### [Prompt]
From the data underneath, reproduce exactly the stretch that begins at the line with "(707, 611) = (178, 411): pink bottle -> none" and ends after the line with "(741, 143) = (844, 454): grey".

<<<<

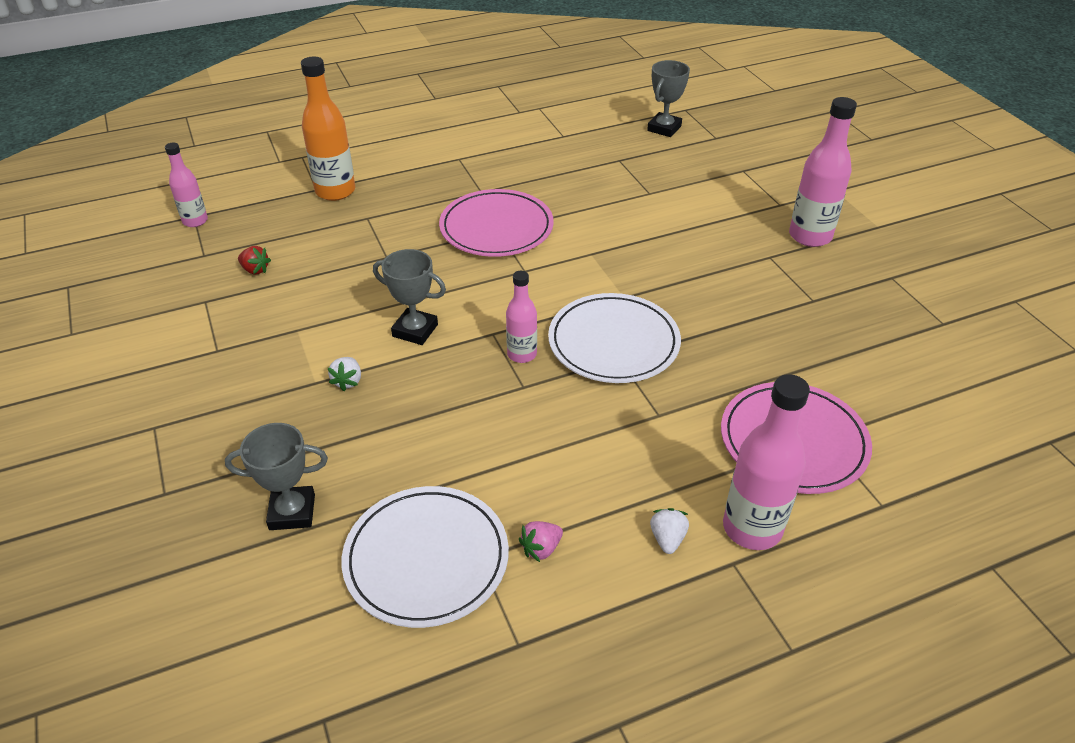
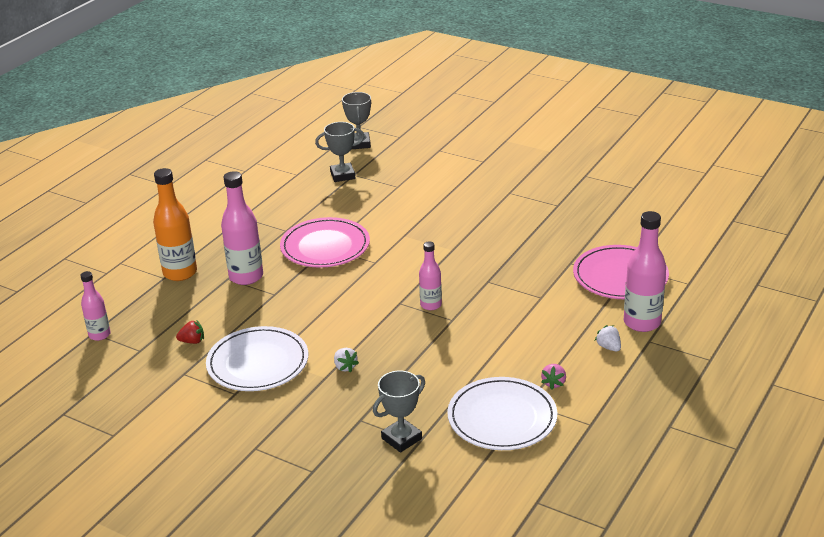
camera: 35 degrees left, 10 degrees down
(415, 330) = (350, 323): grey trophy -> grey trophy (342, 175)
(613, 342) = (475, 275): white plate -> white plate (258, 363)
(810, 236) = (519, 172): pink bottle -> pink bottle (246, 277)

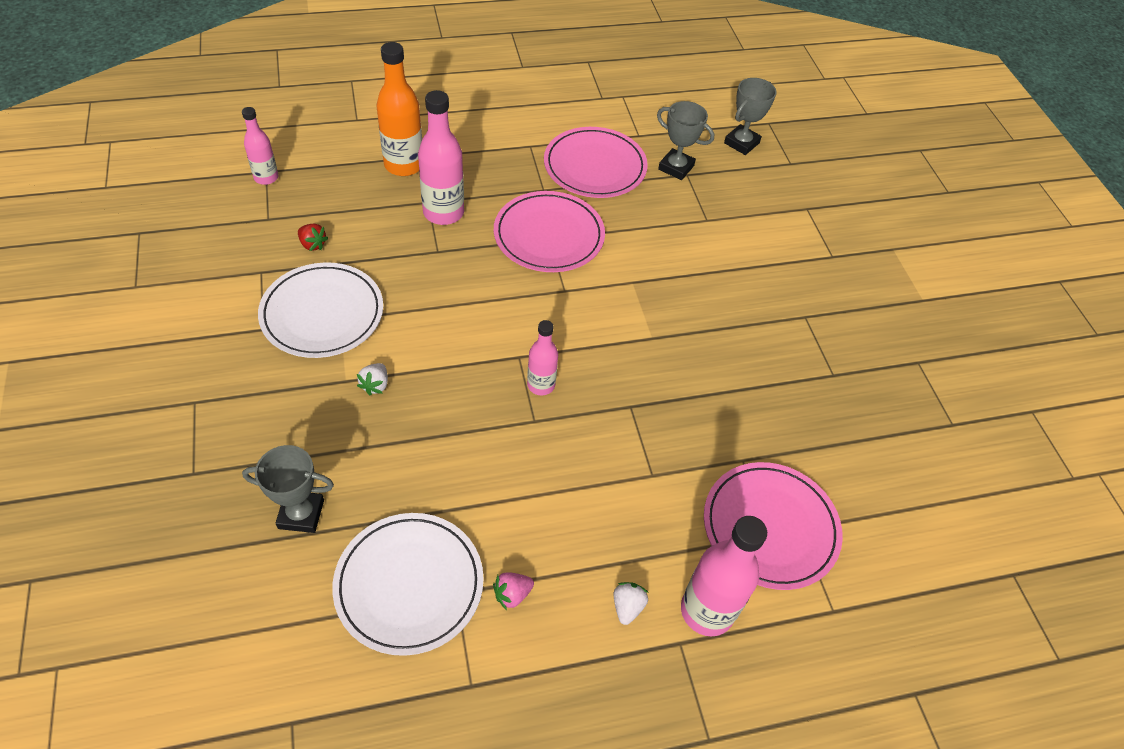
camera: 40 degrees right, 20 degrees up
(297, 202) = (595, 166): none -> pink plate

>>>>
<<<<

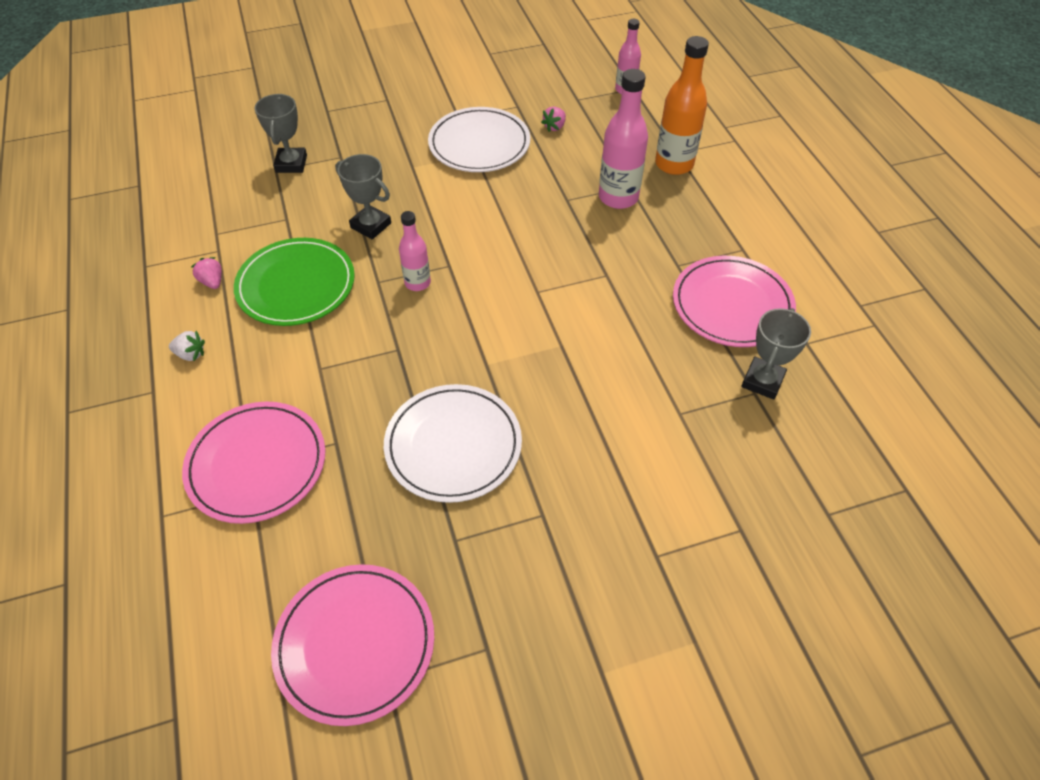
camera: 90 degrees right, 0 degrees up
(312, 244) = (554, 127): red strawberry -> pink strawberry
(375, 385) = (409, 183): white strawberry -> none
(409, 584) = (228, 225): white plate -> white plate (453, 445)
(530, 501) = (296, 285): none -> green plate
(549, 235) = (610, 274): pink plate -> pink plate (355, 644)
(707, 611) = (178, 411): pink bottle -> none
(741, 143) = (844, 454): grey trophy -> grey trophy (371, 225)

>>>>

### [Answer]
(707, 611) = (178, 411): pink bottle -> none
(741, 143) = (844, 454): grey trophy -> grey trophy (371, 225)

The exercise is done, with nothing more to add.